Can the data below be set down again exactly, line for line?

== RECORD EXCERPTS

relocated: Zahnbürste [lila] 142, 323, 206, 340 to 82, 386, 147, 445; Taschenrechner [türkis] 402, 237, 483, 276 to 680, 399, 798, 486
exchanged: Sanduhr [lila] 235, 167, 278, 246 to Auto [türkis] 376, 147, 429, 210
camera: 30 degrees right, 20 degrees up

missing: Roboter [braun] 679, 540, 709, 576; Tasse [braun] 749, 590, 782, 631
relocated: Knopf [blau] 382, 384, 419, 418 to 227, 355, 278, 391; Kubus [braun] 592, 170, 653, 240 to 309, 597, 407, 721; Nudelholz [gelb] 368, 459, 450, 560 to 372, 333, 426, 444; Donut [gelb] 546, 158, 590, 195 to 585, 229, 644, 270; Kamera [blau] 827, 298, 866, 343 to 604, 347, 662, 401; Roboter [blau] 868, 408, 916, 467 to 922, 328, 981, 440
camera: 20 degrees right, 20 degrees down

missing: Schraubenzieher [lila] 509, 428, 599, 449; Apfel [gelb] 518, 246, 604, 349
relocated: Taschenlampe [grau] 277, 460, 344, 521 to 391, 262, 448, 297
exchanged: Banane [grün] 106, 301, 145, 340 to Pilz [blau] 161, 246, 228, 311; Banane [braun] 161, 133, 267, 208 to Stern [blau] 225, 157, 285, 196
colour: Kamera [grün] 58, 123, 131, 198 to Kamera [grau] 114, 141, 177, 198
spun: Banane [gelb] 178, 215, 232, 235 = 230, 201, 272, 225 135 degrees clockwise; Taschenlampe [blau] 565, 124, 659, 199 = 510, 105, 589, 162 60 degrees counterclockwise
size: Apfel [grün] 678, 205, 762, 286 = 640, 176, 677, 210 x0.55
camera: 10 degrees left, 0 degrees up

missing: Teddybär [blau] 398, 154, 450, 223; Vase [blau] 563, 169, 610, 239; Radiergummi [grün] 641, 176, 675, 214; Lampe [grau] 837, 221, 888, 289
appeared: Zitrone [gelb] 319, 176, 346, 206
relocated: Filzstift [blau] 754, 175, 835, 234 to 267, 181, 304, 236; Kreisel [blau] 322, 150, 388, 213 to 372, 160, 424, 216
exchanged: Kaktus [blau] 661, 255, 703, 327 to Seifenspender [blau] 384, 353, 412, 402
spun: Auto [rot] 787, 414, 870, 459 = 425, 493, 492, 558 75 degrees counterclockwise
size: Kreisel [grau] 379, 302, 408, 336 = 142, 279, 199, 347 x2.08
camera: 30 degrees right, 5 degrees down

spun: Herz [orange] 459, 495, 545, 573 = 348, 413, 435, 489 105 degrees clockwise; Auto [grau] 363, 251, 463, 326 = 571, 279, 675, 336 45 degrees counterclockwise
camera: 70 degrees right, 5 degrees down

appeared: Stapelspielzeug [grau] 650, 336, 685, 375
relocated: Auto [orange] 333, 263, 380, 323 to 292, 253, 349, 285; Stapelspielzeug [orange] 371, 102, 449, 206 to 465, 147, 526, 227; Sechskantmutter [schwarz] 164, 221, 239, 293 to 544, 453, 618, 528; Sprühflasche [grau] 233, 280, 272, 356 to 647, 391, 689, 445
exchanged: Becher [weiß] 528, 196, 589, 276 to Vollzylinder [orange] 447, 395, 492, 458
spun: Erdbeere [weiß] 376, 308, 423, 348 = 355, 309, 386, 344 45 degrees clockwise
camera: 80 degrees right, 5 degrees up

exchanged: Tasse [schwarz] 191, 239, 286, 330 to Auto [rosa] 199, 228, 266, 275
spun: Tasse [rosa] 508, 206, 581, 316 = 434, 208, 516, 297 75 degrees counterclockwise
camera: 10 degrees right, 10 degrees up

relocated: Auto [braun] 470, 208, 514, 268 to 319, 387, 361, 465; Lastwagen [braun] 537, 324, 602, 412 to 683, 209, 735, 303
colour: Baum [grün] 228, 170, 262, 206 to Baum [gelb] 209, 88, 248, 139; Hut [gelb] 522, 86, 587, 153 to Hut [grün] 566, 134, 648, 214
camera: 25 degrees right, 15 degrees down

====

_SOLVED PROBLEM_
relocated: Zahnbürste [lila] 142, 323, 206, 340 to 82, 386, 147, 445; Taschenrechner [türkis] 402, 237, 483, 276 to 680, 399, 798, 486
exchanged: Sanduhr [lila] 235, 167, 278, 246 to Auto [türkis] 376, 147, 429, 210
camera: 30 degrees right, 20 degrees up

missing: Roboter [braun] 679, 540, 709, 576; Tasse [braun] 749, 590, 782, 631
relocated: Knopf [blau] 382, 384, 419, 418 to 227, 355, 278, 391; Kubus [braun] 592, 170, 653, 240 to 309, 597, 407, 721; Nudelholz [gelb] 368, 459, 450, 560 to 372, 333, 426, 444; Donut [gelb] 546, 158, 590, 195 to 585, 229, 644, 270; Kamera [blau] 827, 298, 866, 343 to 604, 347, 662, 401; Roboter [blau] 868, 408, 916, 467 to 922, 328, 981, 440
camera: 20 degrees right, 20 degrees down

missing: Schraubenzieher [lila] 509, 428, 599, 449; Apfel [gelb] 518, 246, 604, 349
relocated: Taschenlampe [grau] 277, 460, 344, 521 to 391, 262, 448, 297
exchanged: Banane [grün] 106, 301, 145, 340 to Pilz [blau] 161, 246, 228, 311; Banane [braun] 161, 133, 267, 208 to Stern [blau] 225, 157, 285, 196
colour: Kamera [grün] 58, 123, 131, 198 to Kamera [grau] 114, 141, 177, 198
spun: Banane [gelb] 178, 215, 232, 235 = 230, 201, 272, 225 135 degrees clockwise; Taschenlampe [blau] 565, 124, 659, 199 = 510, 105, 589, 162 60 degrees counterclockwise
size: Apfel [grün] 678, 205, 762, 286 = 640, 176, 677, 210 x0.55
camera: 10 degrees left, 0 degrees up

missing: Teddybär [blau] 398, 154, 450, 223; Vase [blau] 563, 169, 610, 239; Radiergummi [grün] 641, 176, 675, 214; Lampe [grau] 837, 221, 888, 289
appeared: Zitrone [gelb] 319, 176, 346, 206
relocated: Filzstift [blau] 754, 175, 835, 234 to 267, 181, 304, 236; Kreisel [blau] 322, 150, 388, 213 to 372, 160, 424, 216
exchanged: Kaktus [blau] 661, 255, 703, 327 to Seifenspender [blau] 384, 353, 412, 402
spun: Auto [rot] 787, 414, 870, 459 = 425, 493, 492, 558 75 degrees counterclockwise
size: Kreisel [grau] 379, 302, 408, 336 = 142, 279, 199, 347 x2.08
camera: 30 degrees right, 5 degrees down

spun: Herz [orange] 459, 495, 545, 573 = 348, 413, 435, 489 105 degrees clockwise; Auto [grau] 363, 251, 463, 326 = 571, 279, 675, 336 45 degrees counterclockwise
camera: 70 degrees right, 5 degrees down

appeared: Stapelspielzeug [grau] 650, 336, 685, 375
relocated: Auto [orange] 333, 263, 380, 323 to 292, 253, 349, 285; Stapelspielzeug [orange] 371, 102, 449, 206 to 465, 147, 526, 227; Sechskantmutter [schwarz] 164, 221, 239, 293 to 544, 453, 618, 528; Sprühflasche [grau] 233, 280, 272, 356 to 647, 391, 689, 445
exchanged: Becher [weiß] 528, 196, 589, 276 to Vollzylinder [orange] 447, 395, 492, 458
spun: Erdbeere [weiß] 376, 308, 423, 348 = 355, 309, 386, 344 45 degrees clockwise
camera: 80 degrees right, 5 degrees up

exchanged: Tasse [schwarz] 191, 239, 286, 330 to Auto [rosa] 199, 228, 266, 275
spun: Tasse [rosa] 508, 206, 581, 316 = 434, 208, 516, 297 75 degrees counterclockwise
camera: 10 degrees right, 10 degrees up

relocated: Auto [braun] 470, 208, 514, 268 to 319, 387, 361, 465; Lastwagen [braun] 537, 324, 602, 412 to 683, 209, 735, 303
colour: Baum [grün] 228, 170, 262, 206 to Baum [gelb] 209, 88, 248, 139; Hut [gelb] 522, 86, 587, 153 to Hut [grün] 566, 134, 648, 214
camera: 25 degrees right, 15 degrees down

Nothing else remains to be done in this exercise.